EXERCISE AIM
Rewrite the entries below, changing each occurrence of "word" to "term" and leaving all other text unchanged.

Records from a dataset

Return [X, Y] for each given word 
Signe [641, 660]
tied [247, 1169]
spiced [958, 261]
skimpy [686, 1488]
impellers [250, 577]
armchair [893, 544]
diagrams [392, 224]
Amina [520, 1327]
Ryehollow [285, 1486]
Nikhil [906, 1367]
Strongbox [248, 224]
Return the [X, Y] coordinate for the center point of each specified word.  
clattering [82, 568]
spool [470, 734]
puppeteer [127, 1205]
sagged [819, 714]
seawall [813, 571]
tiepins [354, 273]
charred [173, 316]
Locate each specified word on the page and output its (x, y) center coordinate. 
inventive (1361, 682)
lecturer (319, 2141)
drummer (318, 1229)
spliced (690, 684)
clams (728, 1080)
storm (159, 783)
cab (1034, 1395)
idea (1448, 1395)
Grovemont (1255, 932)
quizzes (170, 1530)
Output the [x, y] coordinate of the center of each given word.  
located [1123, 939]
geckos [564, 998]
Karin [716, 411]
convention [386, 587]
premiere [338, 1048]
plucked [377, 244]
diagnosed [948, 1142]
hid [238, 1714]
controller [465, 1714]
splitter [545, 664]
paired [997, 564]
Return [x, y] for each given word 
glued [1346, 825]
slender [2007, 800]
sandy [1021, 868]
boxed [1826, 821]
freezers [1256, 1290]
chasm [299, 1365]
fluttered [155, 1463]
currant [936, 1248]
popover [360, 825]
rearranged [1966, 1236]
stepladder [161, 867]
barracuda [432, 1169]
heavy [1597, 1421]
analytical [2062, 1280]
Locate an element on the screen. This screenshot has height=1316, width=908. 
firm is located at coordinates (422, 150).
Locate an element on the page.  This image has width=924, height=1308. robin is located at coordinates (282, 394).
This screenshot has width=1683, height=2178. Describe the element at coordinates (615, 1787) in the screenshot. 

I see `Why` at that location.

FINISHED EXERCISE
Return [X, Y] for each given term 
Signe [641, 660]
tied [247, 1169]
spiced [958, 261]
skimpy [686, 1488]
impellers [250, 577]
armchair [893, 544]
diagrams [392, 224]
Amina [520, 1327]
Ryehollow [285, 1486]
Nikhil [906, 1367]
Strongbox [248, 224]
Return the [X, Y] coordinate for the center point of each specified term.  
clattering [82, 568]
spool [470, 734]
puppeteer [127, 1205]
sagged [819, 714]
seawall [813, 571]
tiepins [354, 273]
charred [173, 316]
Locate each specified term on the page and output its (x, y) center coordinate. 
inventive (1361, 682)
lecturer (319, 2141)
drummer (318, 1229)
spliced (690, 684)
clams (728, 1080)
storm (159, 783)
cab (1034, 1395)
idea (1448, 1395)
Grovemont (1255, 932)
quizzes (170, 1530)
Output the [x, y] coordinate of the center of each given term.  
located [1123, 939]
geckos [564, 998]
Karin [716, 411]
convention [386, 587]
premiere [338, 1048]
plucked [377, 244]
diagnosed [948, 1142]
hid [238, 1714]
controller [465, 1714]
splitter [545, 664]
paired [997, 564]
Return [x, y] for each given term 
glued [1346, 825]
slender [2007, 800]
sandy [1021, 868]
boxed [1826, 821]
freezers [1256, 1290]
chasm [299, 1365]
fluttered [155, 1463]
currant [936, 1248]
popover [360, 825]
rearranged [1966, 1236]
stepladder [161, 867]
barracuda [432, 1169]
heavy [1597, 1421]
analytical [2062, 1280]
Locate an element on the screen. This screenshot has height=1316, width=908. 
firm is located at coordinates (422, 150).
Locate an element on the page.  This image has width=924, height=1308. robin is located at coordinates (282, 394).
This screenshot has width=1683, height=2178. Describe the element at coordinates (615, 1787) in the screenshot. 

I see `Why` at that location.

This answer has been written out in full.